Retype the whole listing exactly. Leave out pictures.

<<<<

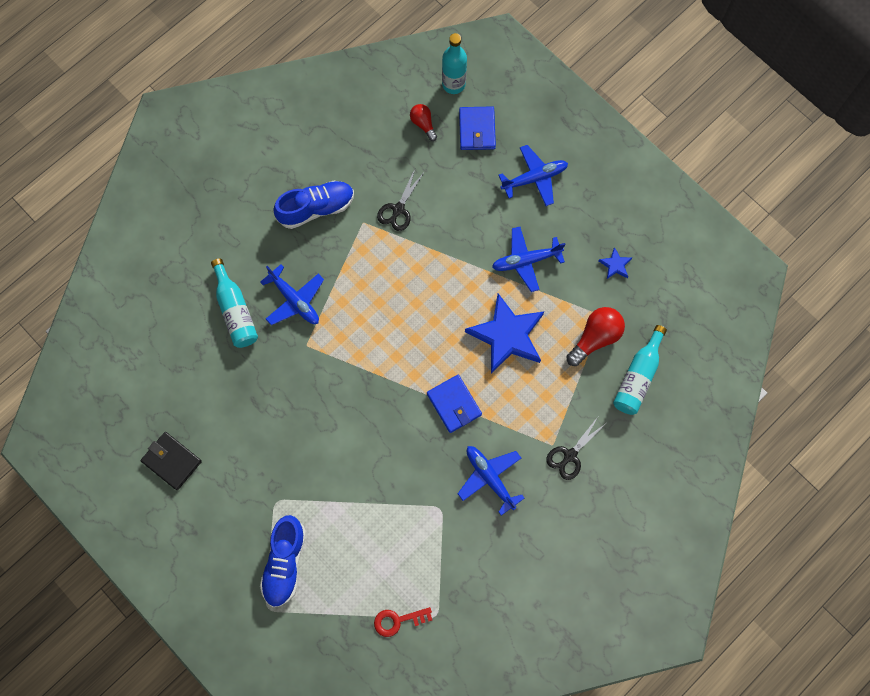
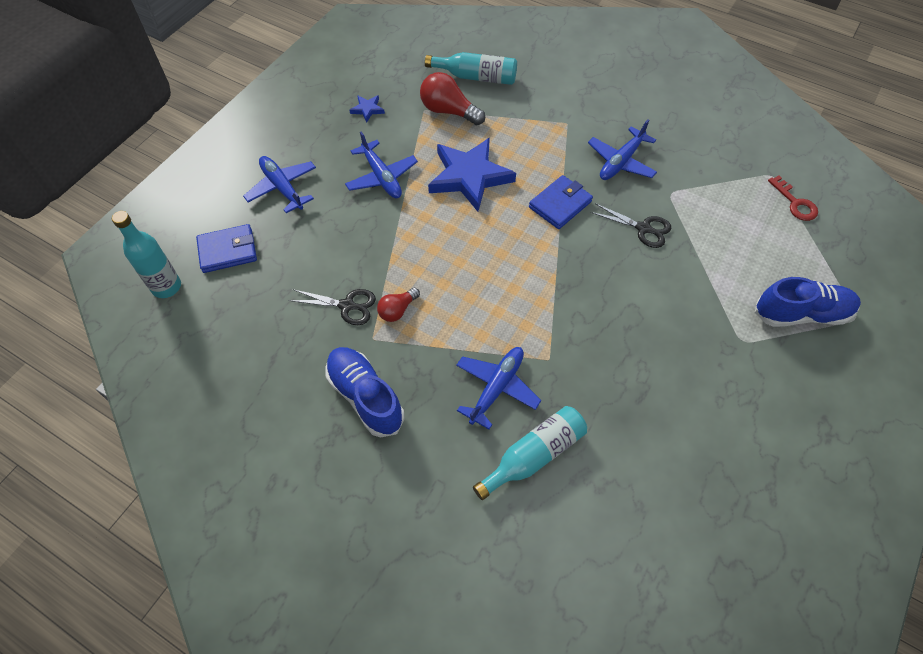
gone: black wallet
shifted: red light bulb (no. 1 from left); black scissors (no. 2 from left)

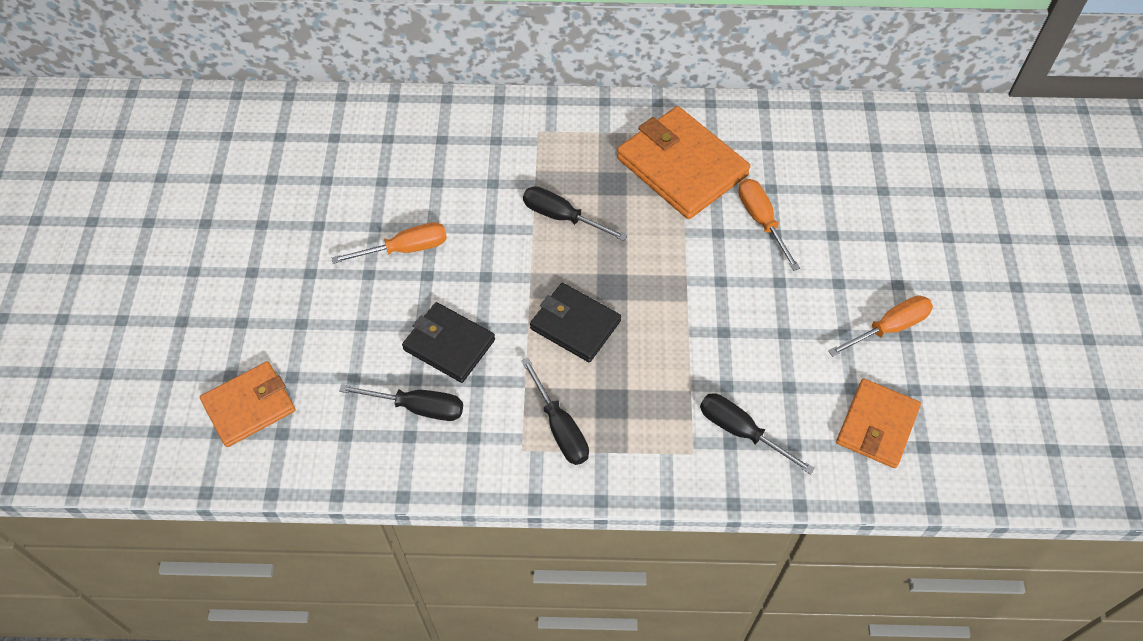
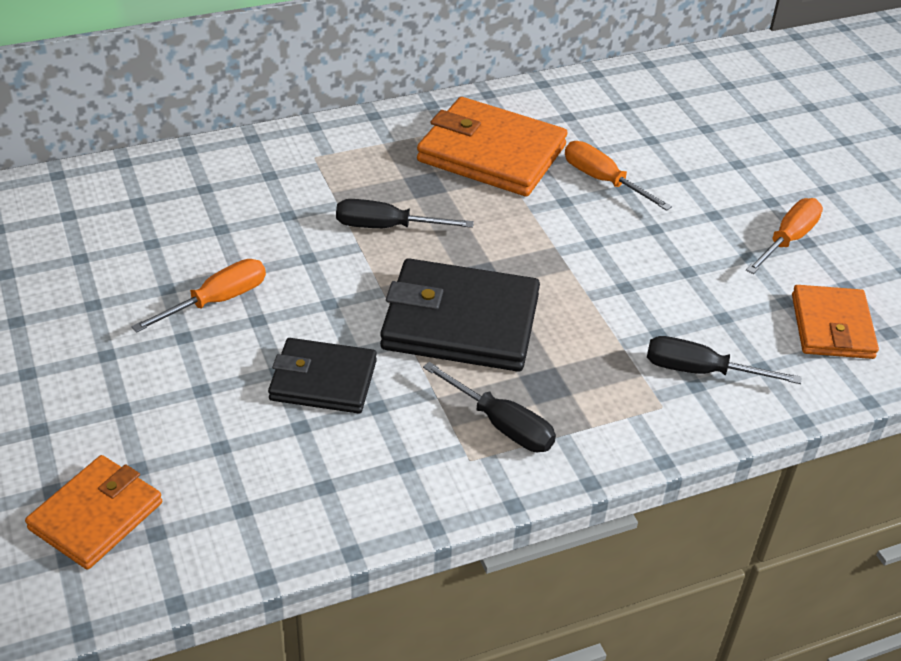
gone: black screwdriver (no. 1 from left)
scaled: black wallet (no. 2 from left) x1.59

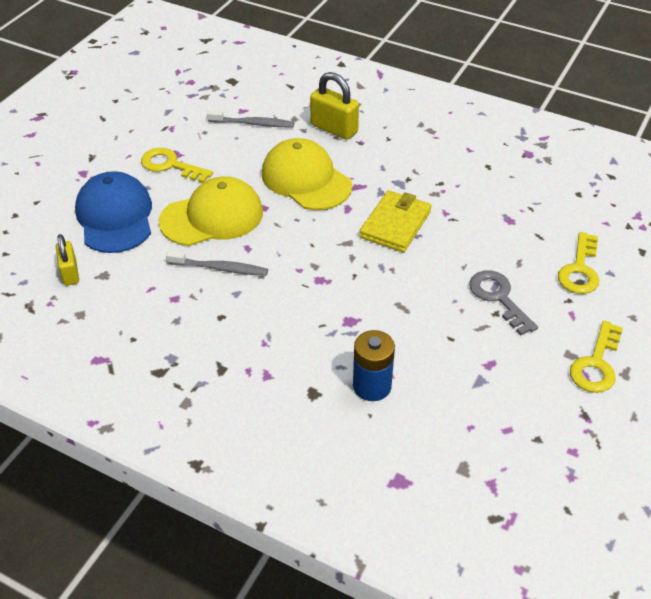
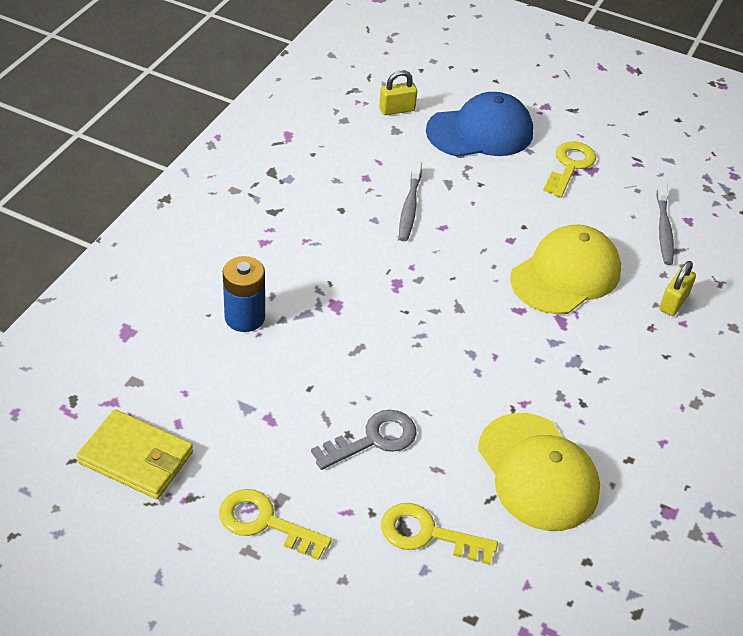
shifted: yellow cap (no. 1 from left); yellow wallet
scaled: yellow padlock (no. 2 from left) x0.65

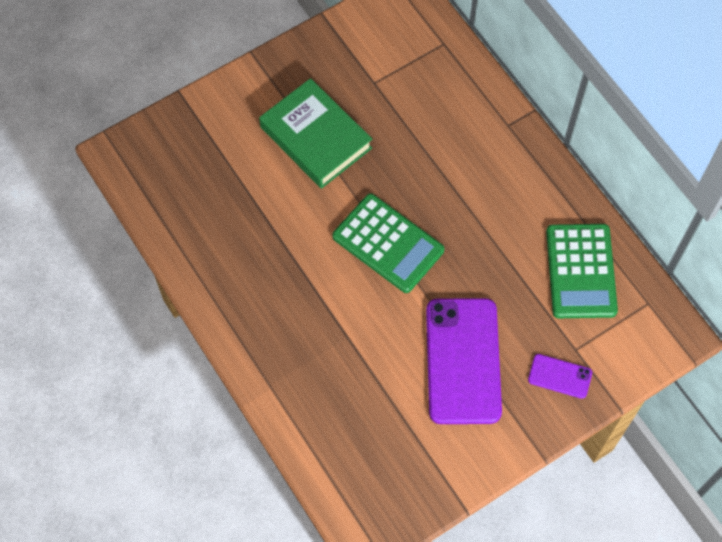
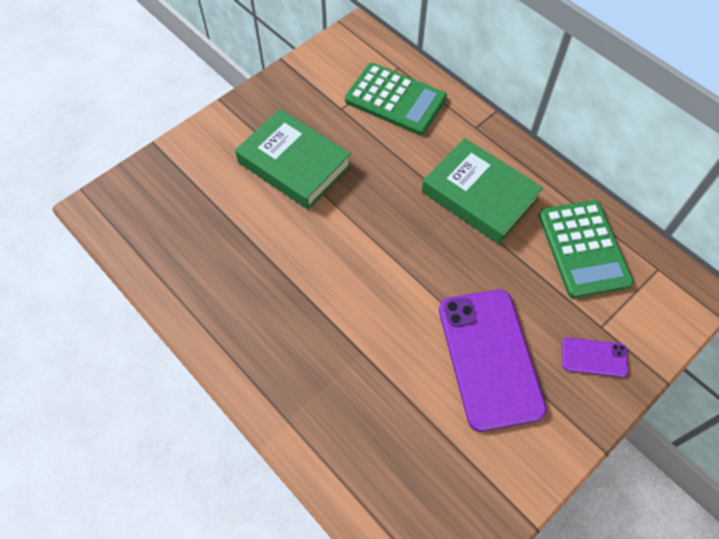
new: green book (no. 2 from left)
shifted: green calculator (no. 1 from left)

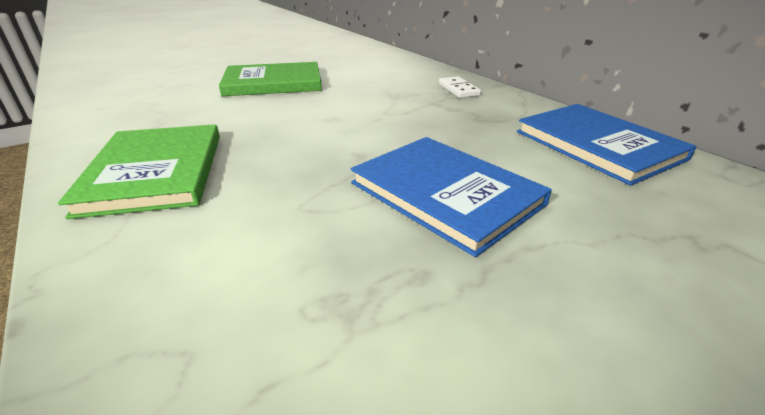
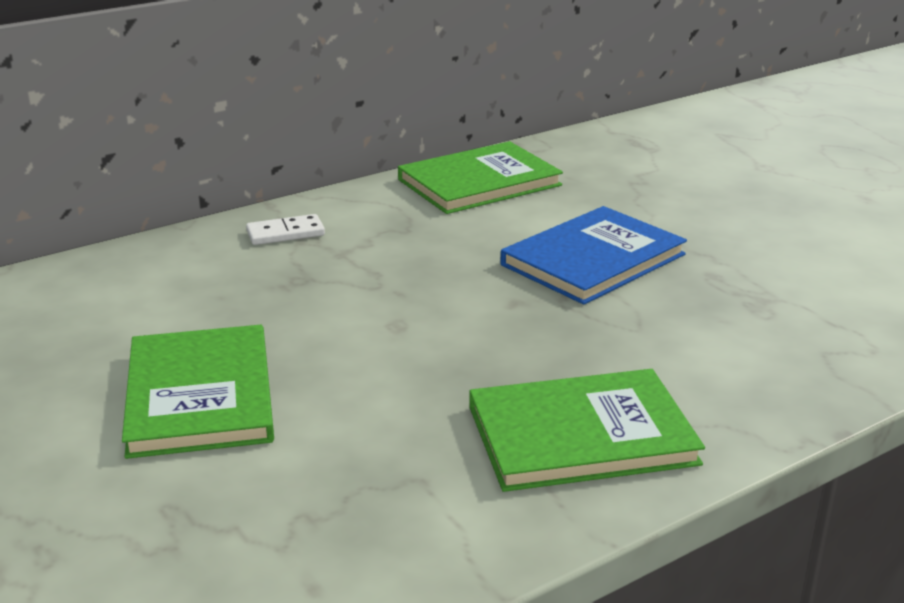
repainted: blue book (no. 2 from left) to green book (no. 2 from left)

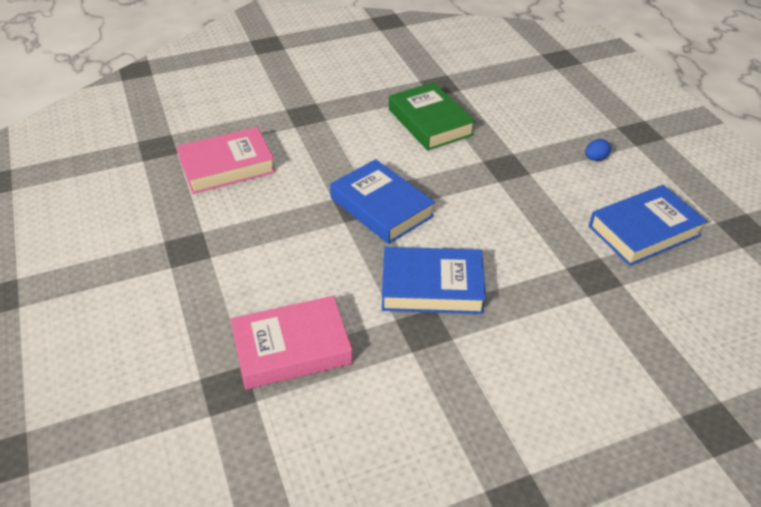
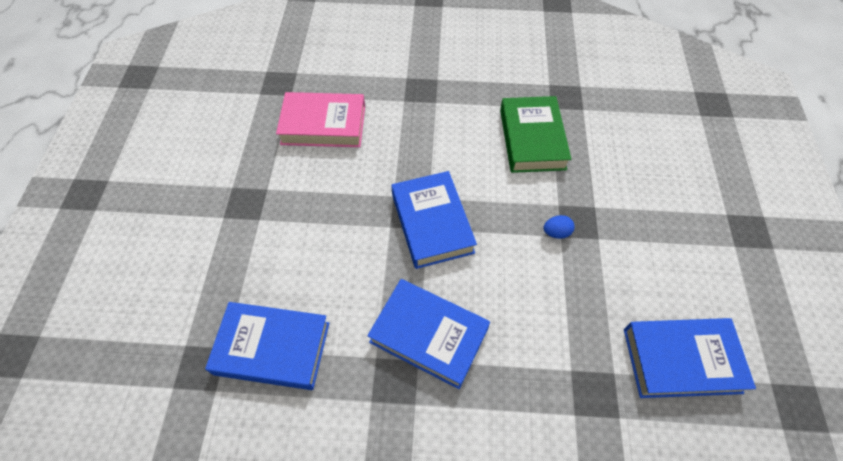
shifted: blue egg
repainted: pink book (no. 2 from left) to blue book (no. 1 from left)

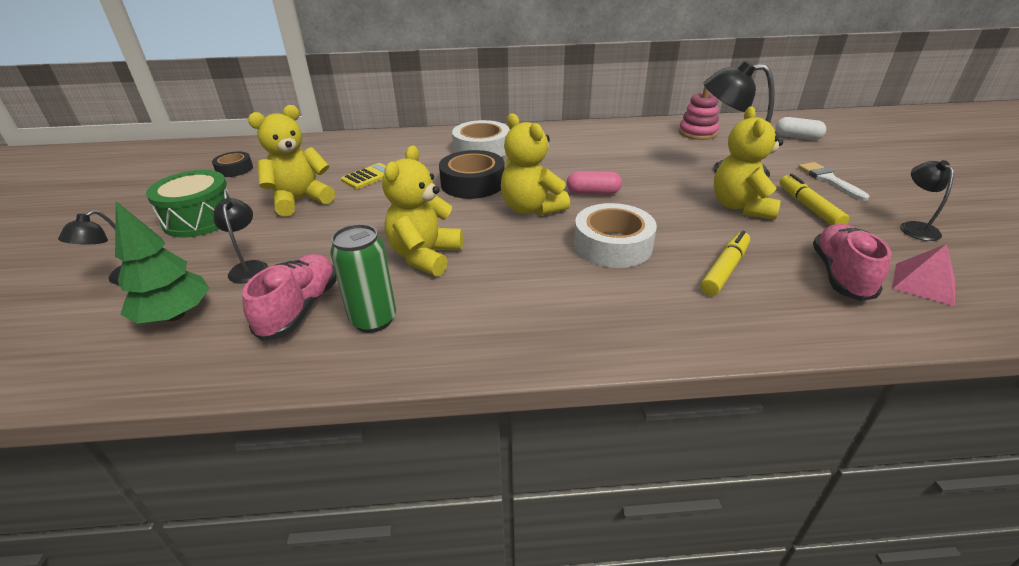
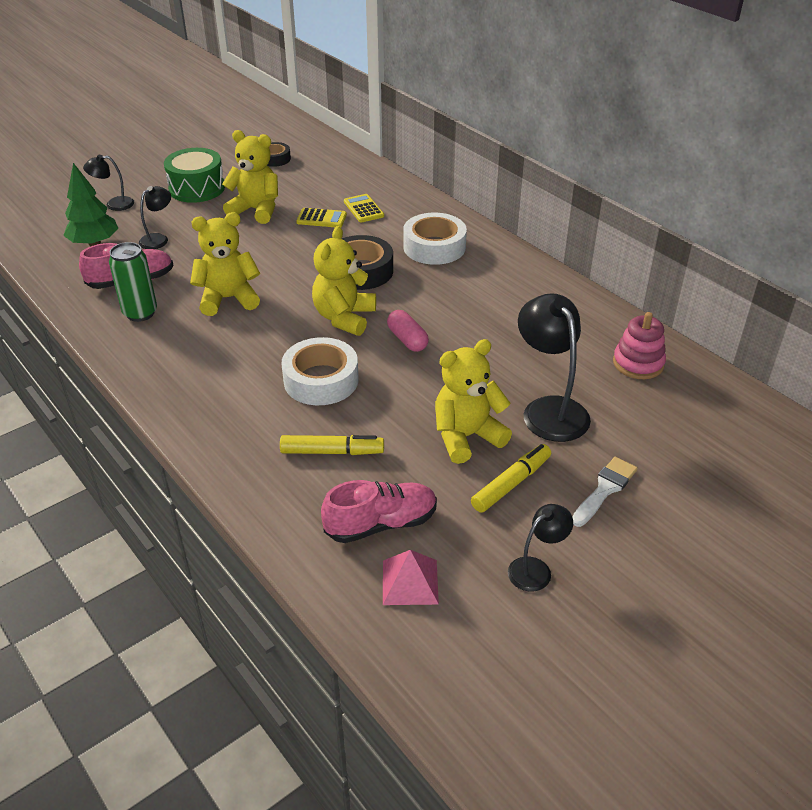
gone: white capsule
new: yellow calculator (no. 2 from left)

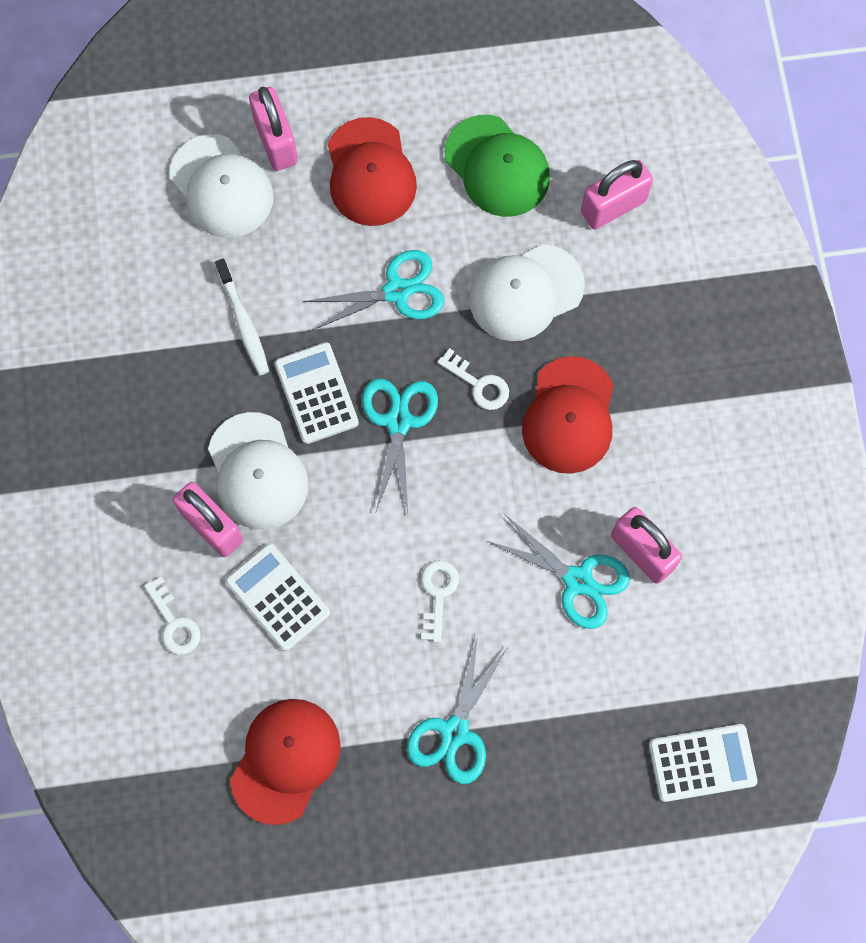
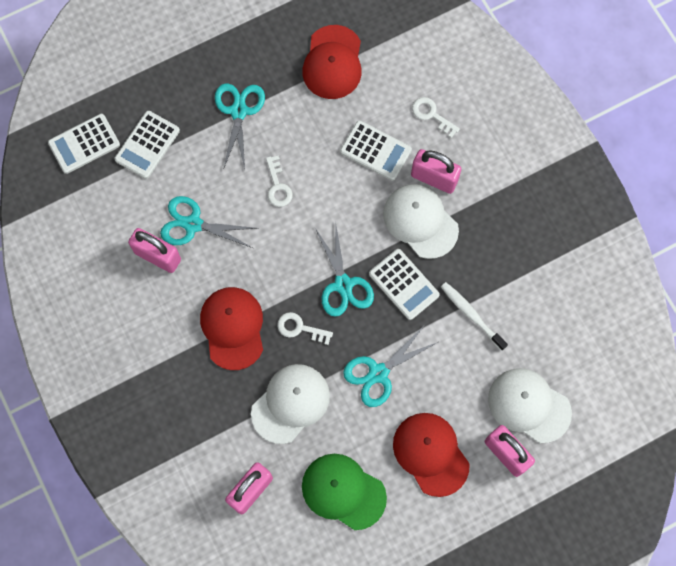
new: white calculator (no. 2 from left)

>>>>

Answer section:
gone: black wallet
shifted: red light bulb (no. 1 from left); black scissors (no. 2 from left)

gone: black screwdriver (no. 1 from left)
scaled: black wallet (no. 2 from left) x1.59

shifted: yellow cap (no. 1 from left); yellow wallet
scaled: yellow padlock (no. 2 from left) x0.65

new: green book (no. 2 from left)
shifted: green calculator (no. 1 from left)

repainted: blue book (no. 2 from left) to green book (no. 2 from left)

shifted: blue egg
repainted: pink book (no. 2 from left) to blue book (no. 1 from left)

gone: white capsule
new: yellow calculator (no. 2 from left)

new: white calculator (no. 2 from left)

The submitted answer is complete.